─── Given data ───
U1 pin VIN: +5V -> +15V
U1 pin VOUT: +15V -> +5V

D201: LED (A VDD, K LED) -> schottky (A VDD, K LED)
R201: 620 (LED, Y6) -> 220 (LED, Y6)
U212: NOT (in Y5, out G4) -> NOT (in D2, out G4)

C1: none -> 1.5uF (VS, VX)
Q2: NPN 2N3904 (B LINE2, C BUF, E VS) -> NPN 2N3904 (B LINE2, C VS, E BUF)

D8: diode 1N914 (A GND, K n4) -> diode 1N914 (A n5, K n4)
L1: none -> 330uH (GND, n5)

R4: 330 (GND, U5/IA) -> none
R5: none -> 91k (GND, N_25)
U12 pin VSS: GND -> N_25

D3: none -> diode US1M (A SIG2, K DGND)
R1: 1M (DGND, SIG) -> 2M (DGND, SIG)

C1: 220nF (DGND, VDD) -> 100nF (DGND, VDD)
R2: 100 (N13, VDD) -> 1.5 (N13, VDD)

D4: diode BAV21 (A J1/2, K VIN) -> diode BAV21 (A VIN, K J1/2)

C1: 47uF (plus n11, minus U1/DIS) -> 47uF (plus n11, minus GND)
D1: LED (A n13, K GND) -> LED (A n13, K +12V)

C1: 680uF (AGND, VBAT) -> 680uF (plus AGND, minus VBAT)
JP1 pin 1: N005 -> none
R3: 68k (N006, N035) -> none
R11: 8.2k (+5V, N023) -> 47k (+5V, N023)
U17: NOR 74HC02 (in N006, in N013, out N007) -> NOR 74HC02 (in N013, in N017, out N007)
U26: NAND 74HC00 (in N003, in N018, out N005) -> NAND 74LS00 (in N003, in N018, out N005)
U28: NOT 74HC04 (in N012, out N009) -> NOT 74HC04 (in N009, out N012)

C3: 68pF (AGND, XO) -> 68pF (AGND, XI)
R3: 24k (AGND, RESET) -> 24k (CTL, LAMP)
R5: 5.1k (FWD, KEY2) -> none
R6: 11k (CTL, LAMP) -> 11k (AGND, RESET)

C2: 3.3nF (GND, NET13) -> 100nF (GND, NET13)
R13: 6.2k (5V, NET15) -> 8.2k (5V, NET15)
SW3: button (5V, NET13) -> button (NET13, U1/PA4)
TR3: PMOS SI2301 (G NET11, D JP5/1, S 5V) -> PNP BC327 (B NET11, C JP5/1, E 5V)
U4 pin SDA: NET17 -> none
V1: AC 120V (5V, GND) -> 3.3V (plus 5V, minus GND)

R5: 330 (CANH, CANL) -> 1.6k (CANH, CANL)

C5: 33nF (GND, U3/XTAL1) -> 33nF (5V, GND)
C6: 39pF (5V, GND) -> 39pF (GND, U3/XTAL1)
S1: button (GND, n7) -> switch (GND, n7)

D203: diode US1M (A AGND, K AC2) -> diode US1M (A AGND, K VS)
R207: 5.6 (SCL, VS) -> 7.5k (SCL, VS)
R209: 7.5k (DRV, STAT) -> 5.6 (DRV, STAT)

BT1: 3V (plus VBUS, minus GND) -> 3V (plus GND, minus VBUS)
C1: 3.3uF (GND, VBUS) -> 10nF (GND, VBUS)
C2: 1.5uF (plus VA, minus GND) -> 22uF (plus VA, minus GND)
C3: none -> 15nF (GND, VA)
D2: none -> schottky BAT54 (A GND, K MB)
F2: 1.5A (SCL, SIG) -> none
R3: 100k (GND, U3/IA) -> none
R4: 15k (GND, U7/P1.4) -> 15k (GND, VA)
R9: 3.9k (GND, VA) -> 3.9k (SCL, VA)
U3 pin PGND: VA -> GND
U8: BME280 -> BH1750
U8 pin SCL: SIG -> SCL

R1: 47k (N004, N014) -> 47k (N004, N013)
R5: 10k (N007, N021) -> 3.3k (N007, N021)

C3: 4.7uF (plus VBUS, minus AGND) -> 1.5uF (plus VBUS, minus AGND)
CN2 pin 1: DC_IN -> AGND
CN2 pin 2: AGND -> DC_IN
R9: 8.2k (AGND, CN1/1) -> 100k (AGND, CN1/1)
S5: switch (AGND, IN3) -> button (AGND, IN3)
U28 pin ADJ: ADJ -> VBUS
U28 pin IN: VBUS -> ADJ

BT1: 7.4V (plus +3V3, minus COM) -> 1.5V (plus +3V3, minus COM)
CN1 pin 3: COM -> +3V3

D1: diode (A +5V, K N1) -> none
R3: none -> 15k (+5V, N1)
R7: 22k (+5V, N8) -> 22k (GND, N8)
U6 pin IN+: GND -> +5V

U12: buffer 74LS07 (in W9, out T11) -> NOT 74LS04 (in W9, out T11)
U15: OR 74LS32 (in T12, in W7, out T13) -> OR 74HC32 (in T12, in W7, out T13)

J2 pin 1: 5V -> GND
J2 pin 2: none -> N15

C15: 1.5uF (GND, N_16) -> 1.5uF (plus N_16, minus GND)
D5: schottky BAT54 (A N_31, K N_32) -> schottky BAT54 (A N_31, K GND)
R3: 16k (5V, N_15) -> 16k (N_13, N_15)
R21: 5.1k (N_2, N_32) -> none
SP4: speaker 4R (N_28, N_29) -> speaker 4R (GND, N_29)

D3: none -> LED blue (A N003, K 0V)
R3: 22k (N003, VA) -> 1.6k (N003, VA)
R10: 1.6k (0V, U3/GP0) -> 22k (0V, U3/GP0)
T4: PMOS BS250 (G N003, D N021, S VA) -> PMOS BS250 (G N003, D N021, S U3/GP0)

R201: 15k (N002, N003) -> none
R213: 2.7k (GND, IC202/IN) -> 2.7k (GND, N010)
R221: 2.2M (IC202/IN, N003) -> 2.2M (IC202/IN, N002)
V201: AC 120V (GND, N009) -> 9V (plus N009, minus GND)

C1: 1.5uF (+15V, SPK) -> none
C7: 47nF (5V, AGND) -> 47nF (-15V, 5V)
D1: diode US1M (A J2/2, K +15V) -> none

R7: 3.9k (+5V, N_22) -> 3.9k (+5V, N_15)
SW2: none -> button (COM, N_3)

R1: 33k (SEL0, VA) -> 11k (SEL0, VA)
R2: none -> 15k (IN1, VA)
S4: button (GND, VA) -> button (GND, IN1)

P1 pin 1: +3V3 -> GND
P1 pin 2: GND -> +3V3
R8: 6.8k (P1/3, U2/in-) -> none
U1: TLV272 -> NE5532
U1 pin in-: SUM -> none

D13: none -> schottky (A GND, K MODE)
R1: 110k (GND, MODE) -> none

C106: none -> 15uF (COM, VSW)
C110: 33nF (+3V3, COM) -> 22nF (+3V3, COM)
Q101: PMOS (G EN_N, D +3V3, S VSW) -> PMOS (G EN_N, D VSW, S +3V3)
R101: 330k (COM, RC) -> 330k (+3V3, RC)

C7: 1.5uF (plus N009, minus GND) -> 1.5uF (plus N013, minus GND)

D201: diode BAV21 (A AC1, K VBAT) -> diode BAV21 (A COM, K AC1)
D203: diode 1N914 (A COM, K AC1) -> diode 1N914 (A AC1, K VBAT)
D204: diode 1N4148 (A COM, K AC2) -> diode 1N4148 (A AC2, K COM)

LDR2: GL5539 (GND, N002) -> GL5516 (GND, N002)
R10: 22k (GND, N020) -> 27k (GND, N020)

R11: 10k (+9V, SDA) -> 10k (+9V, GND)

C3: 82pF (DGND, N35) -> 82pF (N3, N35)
───
#### [Problem to work on]
Copy every line of the records, leaving nothing out.

#### [Exercise solution]
U1 pin VIN: +5V -> +15V
U1 pin VOUT: +15V -> +5V

D201: LED (A VDD, K LED) -> schottky (A VDD, K LED)
R201: 620 (LED, Y6) -> 220 (LED, Y6)
U212: NOT (in Y5, out G4) -> NOT (in D2, out G4)

C1: none -> 1.5uF (VS, VX)
Q2: NPN 2N3904 (B LINE2, C BUF, E VS) -> NPN 2N3904 (B LINE2, C VS, E BUF)

D8: diode 1N914 (A GND, K n4) -> diode 1N914 (A n5, K n4)
L1: none -> 330uH (GND, n5)

R4: 330 (GND, U5/IA) -> none
R5: none -> 91k (GND, N_25)
U12 pin VSS: GND -> N_25

D3: none -> diode US1M (A SIG2, K DGND)
R1: 1M (DGND, SIG) -> 2M (DGND, SIG)

C1: 220nF (DGND, VDD) -> 100nF (DGND, VDD)
R2: 100 (N13, VDD) -> 1.5 (N13, VDD)

D4: diode BAV21 (A J1/2, K VIN) -> diode BAV21 (A VIN, K J1/2)

C1: 47uF (plus n11, minus U1/DIS) -> 47uF (plus n11, minus GND)
D1: LED (A n13, K GND) -> LED (A n13, K +12V)

C1: 680uF (AGND, VBAT) -> 680uF (plus AGND, minus VBAT)
JP1 pin 1: N005 -> none
R3: 68k (N006, N035) -> none
R11: 8.2k (+5V, N023) -> 47k (+5V, N023)
U17: NOR 74HC02 (in N006, in N013, out N007) -> NOR 74HC02 (in N013, in N017, out N007)
U26: NAND 74HC00 (in N003, in N018, out N005) -> NAND 74LS00 (in N003, in N018, out N005)
U28: NOT 74HC04 (in N012, out N009) -> NOT 74HC04 (in N009, out N012)

C3: 68pF (AGND, XO) -> 68pF (AGND, XI)
R3: 24k (AGND, RESET) -> 24k (CTL, LAMP)
R5: 5.1k (FWD, KEY2) -> none
R6: 11k (CTL, LAMP) -> 11k (AGND, RESET)

C2: 3.3nF (GND, NET13) -> 100nF (GND, NET13)
R13: 6.2k (5V, NET15) -> 8.2k (5V, NET15)
SW3: button (5V, NET13) -> button (NET13, U1/PA4)
TR3: PMOS SI2301 (G NET11, D JP5/1, S 5V) -> PNP BC327 (B NET11, C JP5/1, E 5V)
U4 pin SDA: NET17 -> none
V1: AC 120V (5V, GND) -> 3.3V (plus 5V, minus GND)

R5: 330 (CANH, CANL) -> 1.6k (CANH, CANL)

C5: 33nF (GND, U3/XTAL1) -> 33nF (5V, GND)
C6: 39pF (5V, GND) -> 39pF (GND, U3/XTAL1)
S1: button (GND, n7) -> switch (GND, n7)

D203: diode US1M (A AGND, K AC2) -> diode US1M (A AGND, K VS)
R207: 5.6 (SCL, VS) -> 7.5k (SCL, VS)
R209: 7.5k (DRV, STAT) -> 5.6 (DRV, STAT)

BT1: 3V (plus VBUS, minus GND) -> 3V (plus GND, minus VBUS)
C1: 3.3uF (GND, VBUS) -> 10nF (GND, VBUS)
C2: 1.5uF (plus VA, minus GND) -> 22uF (plus VA, minus GND)
C3: none -> 15nF (GND, VA)
D2: none -> schottky BAT54 (A GND, K MB)
F2: 1.5A (SCL, SIG) -> none
R3: 100k (GND, U3/IA) -> none
R4: 15k (GND, U7/P1.4) -> 15k (GND, VA)
R9: 3.9k (GND, VA) -> 3.9k (SCL, VA)
U3 pin PGND: VA -> GND
U8: BME280 -> BH1750
U8 pin SCL: SIG -> SCL

R1: 47k (N004, N014) -> 47k (N004, N013)
R5: 10k (N007, N021) -> 3.3k (N007, N021)

C3: 4.7uF (plus VBUS, minus AGND) -> 1.5uF (plus VBUS, minus AGND)
CN2 pin 1: DC_IN -> AGND
CN2 pin 2: AGND -> DC_IN
R9: 8.2k (AGND, CN1/1) -> 100k (AGND, CN1/1)
S5: switch (AGND, IN3) -> button (AGND, IN3)
U28 pin ADJ: ADJ -> VBUS
U28 pin IN: VBUS -> ADJ

BT1: 7.4V (plus +3V3, minus COM) -> 1.5V (plus +3V3, minus COM)
CN1 pin 3: COM -> +3V3

D1: diode (A +5V, K N1) -> none
R3: none -> 15k (+5V, N1)
R7: 22k (+5V, N8) -> 22k (GND, N8)
U6 pin IN+: GND -> +5V

U12: buffer 74LS07 (in W9, out T11) -> NOT 74LS04 (in W9, out T11)
U15: OR 74LS32 (in T12, in W7, out T13) -> OR 74HC32 (in T12, in W7, out T13)

J2 pin 1: 5V -> GND
J2 pin 2: none -> N15

C15: 1.5uF (GND, N_16) -> 1.5uF (plus N_16, minus GND)
D5: schottky BAT54 (A N_31, K N_32) -> schottky BAT54 (A N_31, K GND)
R3: 16k (5V, N_15) -> 16k (N_13, N_15)
R21: 5.1k (N_2, N_32) -> none
SP4: speaker 4R (N_28, N_29) -> speaker 4R (GND, N_29)

D3: none -> LED blue (A N003, K 0V)
R3: 22k (N003, VA) -> 1.6k (N003, VA)
R10: 1.6k (0V, U3/GP0) -> 22k (0V, U3/GP0)
T4: PMOS BS250 (G N003, D N021, S VA) -> PMOS BS250 (G N003, D N021, S U3/GP0)

R201: 15k (N002, N003) -> none
R213: 2.7k (GND, IC202/IN) -> 2.7k (GND, N010)
R221: 2.2M (IC202/IN, N003) -> 2.2M (IC202/IN, N002)
V201: AC 120V (GND, N009) -> 9V (plus N009, minus GND)

C1: 1.5uF (+15V, SPK) -> none
C7: 47nF (5V, AGND) -> 47nF (-15V, 5V)
D1: diode US1M (A J2/2, K +15V) -> none

R7: 3.9k (+5V, N_22) -> 3.9k (+5V, N_15)
SW2: none -> button (COM, N_3)

R1: 33k (SEL0, VA) -> 11k (SEL0, VA)
R2: none -> 15k (IN1, VA)
S4: button (GND, VA) -> button (GND, IN1)

P1 pin 1: +3V3 -> GND
P1 pin 2: GND -> +3V3
R8: 6.8k (P1/3, U2/in-) -> none
U1: TLV272 -> NE5532
U1 pin in-: SUM -> none

D13: none -> schottky (A GND, K MODE)
R1: 110k (GND, MODE) -> none

C106: none -> 15uF (COM, VSW)
C110: 33nF (+3V3, COM) -> 22nF (+3V3, COM)
Q101: PMOS (G EN_N, D +3V3, S VSW) -> PMOS (G EN_N, D VSW, S +3V3)
R101: 330k (COM, RC) -> 330k (+3V3, RC)

C7: 1.5uF (plus N009, minus GND) -> 1.5uF (plus N013, minus GND)

D201: diode BAV21 (A AC1, K VBAT) -> diode BAV21 (A COM, K AC1)
D203: diode 1N914 (A COM, K AC1) -> diode 1N914 (A AC1, K VBAT)
D204: diode 1N4148 (A COM, K AC2) -> diode 1N4148 (A AC2, K COM)

LDR2: GL5539 (GND, N002) -> GL5516 (GND, N002)
R10: 22k (GND, N020) -> 27k (GND, N020)

R11: 10k (+9V, SDA) -> 10k (+9V, GND)

C3: 82pF (DGND, N35) -> 82pF (N3, N35)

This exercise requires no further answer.